Your task is to reproduce exactly the lines from the line with "pink dice: 3 -> 1" through the end of the records below.
[Provided data]
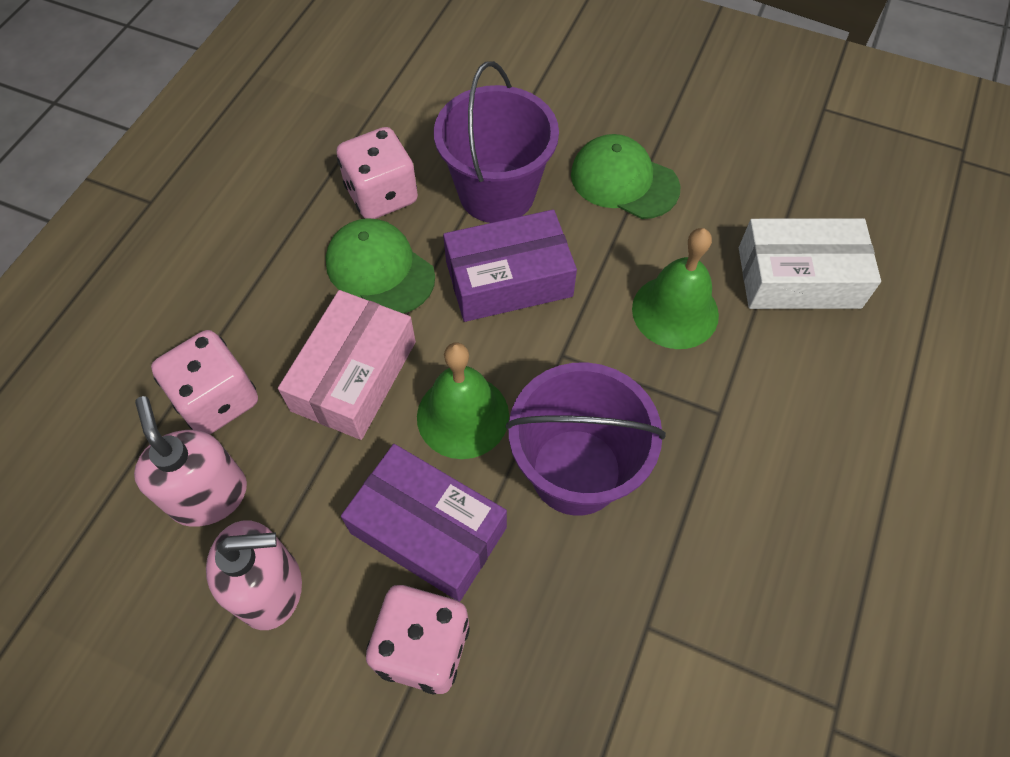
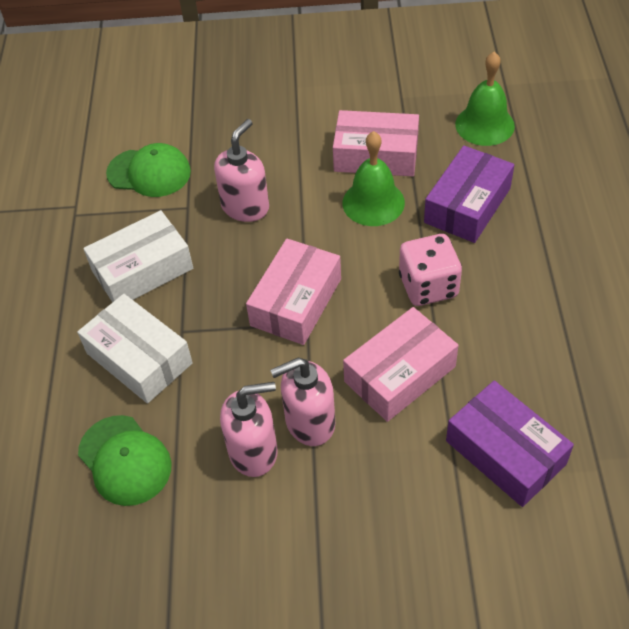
pink box: 1 -> 3
pink dice: 3 -> 1
pink soap dispenser: 2 -> 3
purple bucket: 2 -> 0
white box: 1 -> 2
[/Provided data]
■ **Reply**:
pink dice: 3 -> 1
pink soap dispenser: 2 -> 3
purple bucket: 2 -> 0
white box: 1 -> 2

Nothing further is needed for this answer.